Retype the listing exactly, with no images.

» **Information supplied**:

---+---

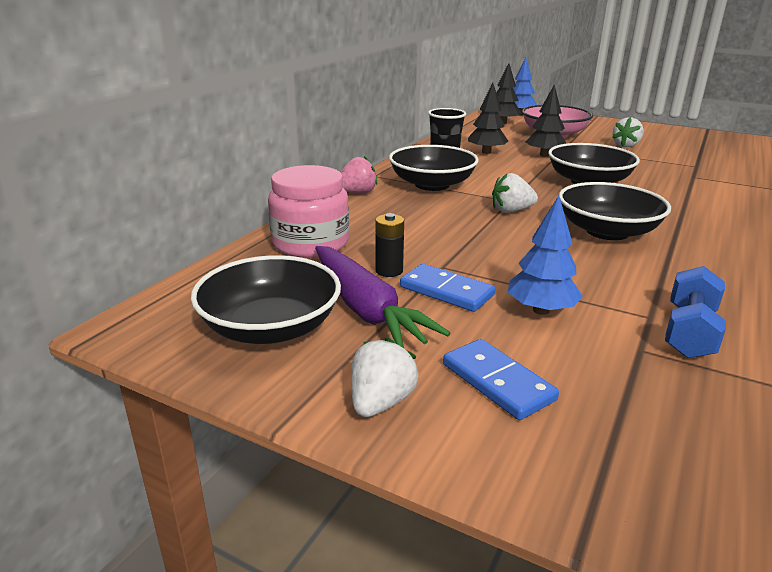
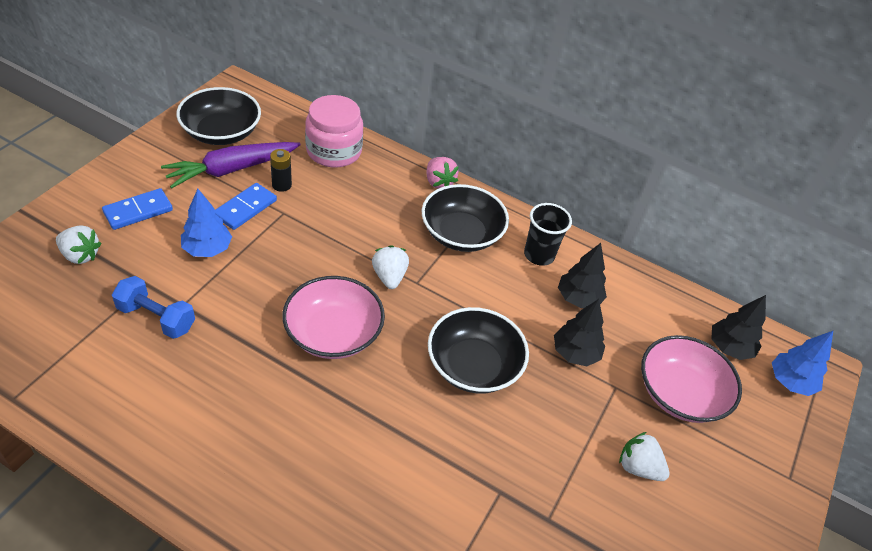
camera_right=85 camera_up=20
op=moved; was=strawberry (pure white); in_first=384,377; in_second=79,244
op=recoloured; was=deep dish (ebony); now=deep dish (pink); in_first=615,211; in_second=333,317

---+---

» **Solution to this problem**:
camera_right=85 camera_up=20
op=moved; was=strawberry (pure white); in_first=384,377; in_second=79,244
op=recoloured; was=deep dish (ebony); now=deep dish (pink); in_first=615,211; in_second=333,317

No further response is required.